The lines below starting at the line containing "VioletWateringPot" and ending at the line containing "recoloured: white_headphones (268, 263, 394, 366)" are to be repeated exactly, with both ends kept and nothing else added.

BEGIN Information

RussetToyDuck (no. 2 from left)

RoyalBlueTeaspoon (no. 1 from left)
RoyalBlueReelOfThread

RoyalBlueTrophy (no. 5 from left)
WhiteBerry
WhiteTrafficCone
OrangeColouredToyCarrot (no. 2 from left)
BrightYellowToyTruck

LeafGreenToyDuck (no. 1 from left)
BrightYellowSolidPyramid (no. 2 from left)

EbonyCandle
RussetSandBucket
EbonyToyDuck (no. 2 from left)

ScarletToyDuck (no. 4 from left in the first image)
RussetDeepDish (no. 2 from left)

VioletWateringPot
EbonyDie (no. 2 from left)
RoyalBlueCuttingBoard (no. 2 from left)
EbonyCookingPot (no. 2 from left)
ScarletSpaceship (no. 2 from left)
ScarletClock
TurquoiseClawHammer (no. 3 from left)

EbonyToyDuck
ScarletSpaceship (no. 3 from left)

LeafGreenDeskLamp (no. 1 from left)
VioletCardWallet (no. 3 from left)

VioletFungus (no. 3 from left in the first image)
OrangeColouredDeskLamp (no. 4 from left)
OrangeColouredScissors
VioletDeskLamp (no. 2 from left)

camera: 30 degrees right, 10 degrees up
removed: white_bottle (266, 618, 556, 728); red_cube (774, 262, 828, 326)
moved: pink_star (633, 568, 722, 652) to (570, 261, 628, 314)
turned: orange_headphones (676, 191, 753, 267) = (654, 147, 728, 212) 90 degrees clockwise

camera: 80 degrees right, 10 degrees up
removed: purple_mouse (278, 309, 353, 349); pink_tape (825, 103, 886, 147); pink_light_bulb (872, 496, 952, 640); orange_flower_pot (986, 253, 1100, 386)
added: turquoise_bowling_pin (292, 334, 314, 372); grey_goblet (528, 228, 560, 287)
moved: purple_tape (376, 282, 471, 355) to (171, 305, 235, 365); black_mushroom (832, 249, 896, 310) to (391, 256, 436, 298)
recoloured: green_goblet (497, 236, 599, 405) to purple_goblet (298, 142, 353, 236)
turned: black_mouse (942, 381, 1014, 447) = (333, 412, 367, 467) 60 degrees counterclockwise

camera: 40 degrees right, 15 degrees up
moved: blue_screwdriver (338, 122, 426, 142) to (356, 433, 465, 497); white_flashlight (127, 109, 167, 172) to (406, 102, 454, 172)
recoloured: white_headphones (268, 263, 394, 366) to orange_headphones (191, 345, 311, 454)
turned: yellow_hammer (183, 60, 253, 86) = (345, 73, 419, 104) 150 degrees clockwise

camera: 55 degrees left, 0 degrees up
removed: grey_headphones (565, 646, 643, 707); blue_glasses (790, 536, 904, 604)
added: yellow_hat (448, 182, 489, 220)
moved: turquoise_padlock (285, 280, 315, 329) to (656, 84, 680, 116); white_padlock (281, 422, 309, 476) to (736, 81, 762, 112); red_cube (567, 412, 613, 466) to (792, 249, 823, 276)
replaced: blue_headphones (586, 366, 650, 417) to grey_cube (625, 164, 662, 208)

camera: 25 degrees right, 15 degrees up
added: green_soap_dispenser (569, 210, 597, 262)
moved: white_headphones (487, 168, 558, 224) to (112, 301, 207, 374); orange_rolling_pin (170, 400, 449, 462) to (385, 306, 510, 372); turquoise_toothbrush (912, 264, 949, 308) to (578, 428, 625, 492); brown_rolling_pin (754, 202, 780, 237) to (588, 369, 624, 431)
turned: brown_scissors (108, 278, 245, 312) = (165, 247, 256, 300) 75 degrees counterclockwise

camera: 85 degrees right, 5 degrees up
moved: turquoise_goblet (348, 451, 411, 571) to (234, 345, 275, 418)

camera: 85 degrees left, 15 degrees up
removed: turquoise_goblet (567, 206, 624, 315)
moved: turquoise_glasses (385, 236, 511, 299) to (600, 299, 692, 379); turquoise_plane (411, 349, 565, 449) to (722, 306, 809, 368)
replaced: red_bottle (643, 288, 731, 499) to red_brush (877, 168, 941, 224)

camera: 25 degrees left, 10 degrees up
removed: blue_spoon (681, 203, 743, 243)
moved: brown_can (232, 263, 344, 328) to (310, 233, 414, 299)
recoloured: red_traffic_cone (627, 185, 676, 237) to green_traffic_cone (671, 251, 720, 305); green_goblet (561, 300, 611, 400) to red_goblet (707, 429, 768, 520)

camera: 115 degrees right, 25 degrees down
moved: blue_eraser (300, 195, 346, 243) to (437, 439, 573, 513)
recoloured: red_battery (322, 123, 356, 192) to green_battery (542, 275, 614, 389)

END Information

**Solved problem:**
VioletWateringPot
EbonyDie (no. 2 from left)
RoyalBlueCuttingBoard (no. 2 from left)
EbonyCookingPot (no. 2 from left)
ScarletSpaceship (no. 2 from left)
ScarletClock
TurquoiseClawHammer (no. 3 from left)

EbonyToyDuck
ScarletSpaceship (no. 3 from left)

LeafGreenDeskLamp (no. 1 from left)
VioletCardWallet (no. 3 from left)

VioletFungus (no. 3 from left in the first image)
OrangeColouredDeskLamp (no. 4 from left)
OrangeColouredScissors
VioletDeskLamp (no. 2 from left)

camera: 30 degrees right, 10 degrees up
removed: white_bottle (266, 618, 556, 728); red_cube (774, 262, 828, 326)
moved: pink_star (633, 568, 722, 652) to (570, 261, 628, 314)
turned: orange_headphones (676, 191, 753, 267) = (654, 147, 728, 212) 90 degrees clockwise

camera: 80 degrees right, 10 degrees up
removed: purple_mouse (278, 309, 353, 349); pink_tape (825, 103, 886, 147); pink_light_bulb (872, 496, 952, 640); orange_flower_pot (986, 253, 1100, 386)
added: turquoise_bowling_pin (292, 334, 314, 372); grey_goblet (528, 228, 560, 287)
moved: purple_tape (376, 282, 471, 355) to (171, 305, 235, 365); black_mushroom (832, 249, 896, 310) to (391, 256, 436, 298)
recoloured: green_goblet (497, 236, 599, 405) to purple_goblet (298, 142, 353, 236)
turned: black_mouse (942, 381, 1014, 447) = (333, 412, 367, 467) 60 degrees counterclockwise

camera: 40 degrees right, 15 degrees up
moved: blue_screwdriver (338, 122, 426, 142) to (356, 433, 465, 497); white_flashlight (127, 109, 167, 172) to (406, 102, 454, 172)
recoloured: white_headphones (268, 263, 394, 366) to orange_headphones (191, 345, 311, 454)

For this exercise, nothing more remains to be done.